Data listing:
— Start —

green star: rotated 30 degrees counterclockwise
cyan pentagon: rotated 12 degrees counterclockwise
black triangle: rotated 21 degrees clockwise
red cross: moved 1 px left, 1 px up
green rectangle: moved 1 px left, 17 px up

— End —
— Start —

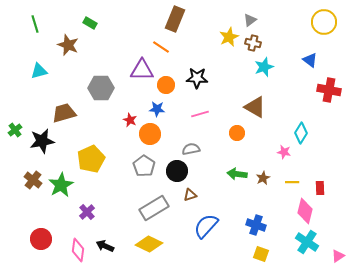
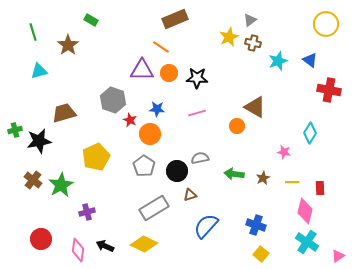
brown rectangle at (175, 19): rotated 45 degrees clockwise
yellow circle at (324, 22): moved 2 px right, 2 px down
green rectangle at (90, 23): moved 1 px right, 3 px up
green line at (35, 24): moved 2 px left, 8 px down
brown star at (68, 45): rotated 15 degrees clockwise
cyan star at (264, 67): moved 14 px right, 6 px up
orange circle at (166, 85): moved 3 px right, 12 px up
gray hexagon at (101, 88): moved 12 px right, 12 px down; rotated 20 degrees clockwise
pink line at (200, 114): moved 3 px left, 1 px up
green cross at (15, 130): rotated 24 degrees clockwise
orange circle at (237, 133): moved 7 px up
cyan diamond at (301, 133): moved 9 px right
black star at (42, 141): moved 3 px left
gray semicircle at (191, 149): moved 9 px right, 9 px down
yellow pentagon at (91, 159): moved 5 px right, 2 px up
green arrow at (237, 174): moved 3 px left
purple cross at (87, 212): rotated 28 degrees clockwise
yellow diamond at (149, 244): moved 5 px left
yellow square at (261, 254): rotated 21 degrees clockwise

— End —
— Start —

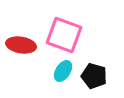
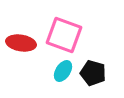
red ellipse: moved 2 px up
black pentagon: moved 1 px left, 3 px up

— End —

Exercise goal: Repeat the records unchanged, beginning at the line that contains "green star: rotated" and stopping after the line that contains "green rectangle: moved 1 px left, 17 px up".

Solution for this problem:
green star: rotated 30 degrees counterclockwise
cyan pentagon: rotated 12 degrees counterclockwise
black triangle: rotated 21 degrees clockwise
red cross: moved 1 px left, 1 px up
green rectangle: moved 1 px left, 17 px up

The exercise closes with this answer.